Your task: After locating the line that contains "(150, 405) = (252, 356): yellow" in the records below, write out exactly that line and each line after it through the one that contains "(345, 236) = (339, 196): orange", and nothing else.

(Available records Opens)

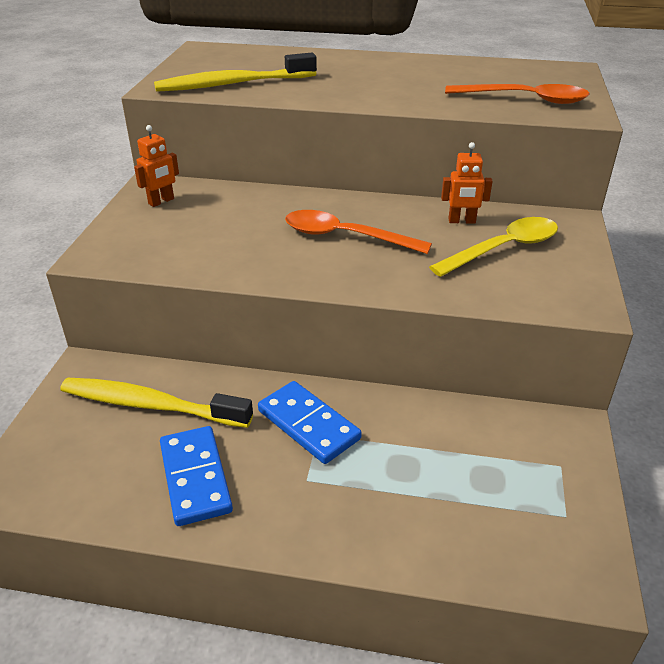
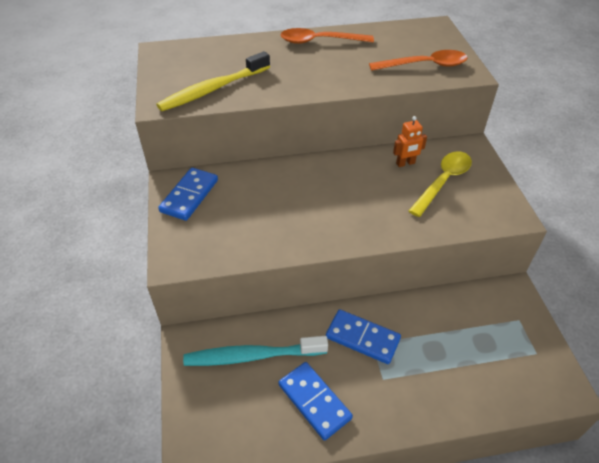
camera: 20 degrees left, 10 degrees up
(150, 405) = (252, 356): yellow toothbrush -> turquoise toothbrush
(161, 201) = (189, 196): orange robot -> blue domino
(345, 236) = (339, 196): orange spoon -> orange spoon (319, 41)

(Available records Closes)
(Available records Opens)

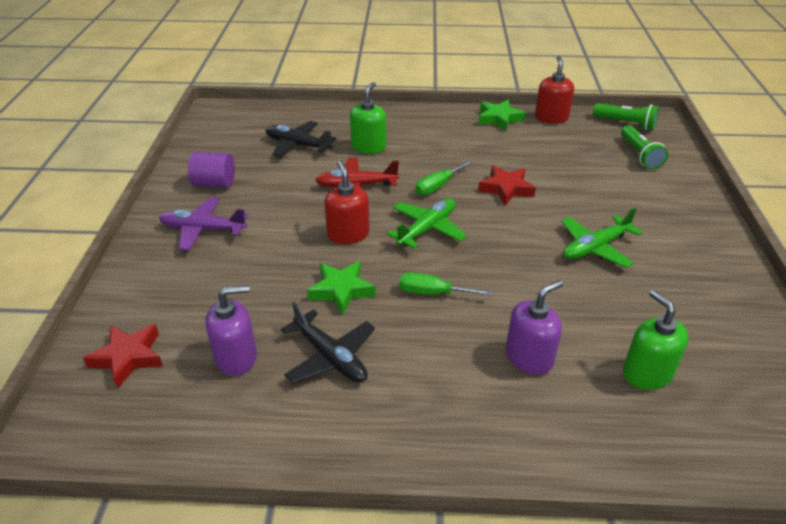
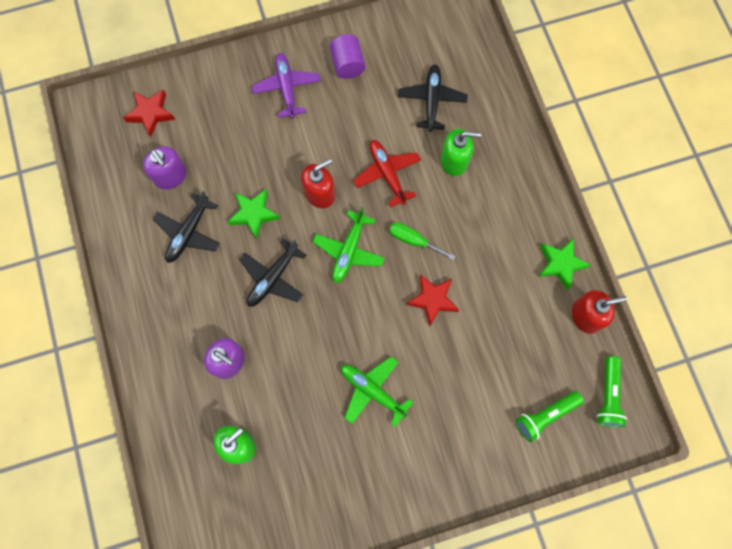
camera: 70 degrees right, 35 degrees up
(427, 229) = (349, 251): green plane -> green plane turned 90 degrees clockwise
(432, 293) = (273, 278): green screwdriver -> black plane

(Available records Closes)

Response:
(150, 405) = (252, 356): yellow toothbrush -> turquoise toothbrush
(161, 201) = (189, 196): orange robot -> blue domino
(345, 236) = (339, 196): orange spoon -> orange spoon (319, 41)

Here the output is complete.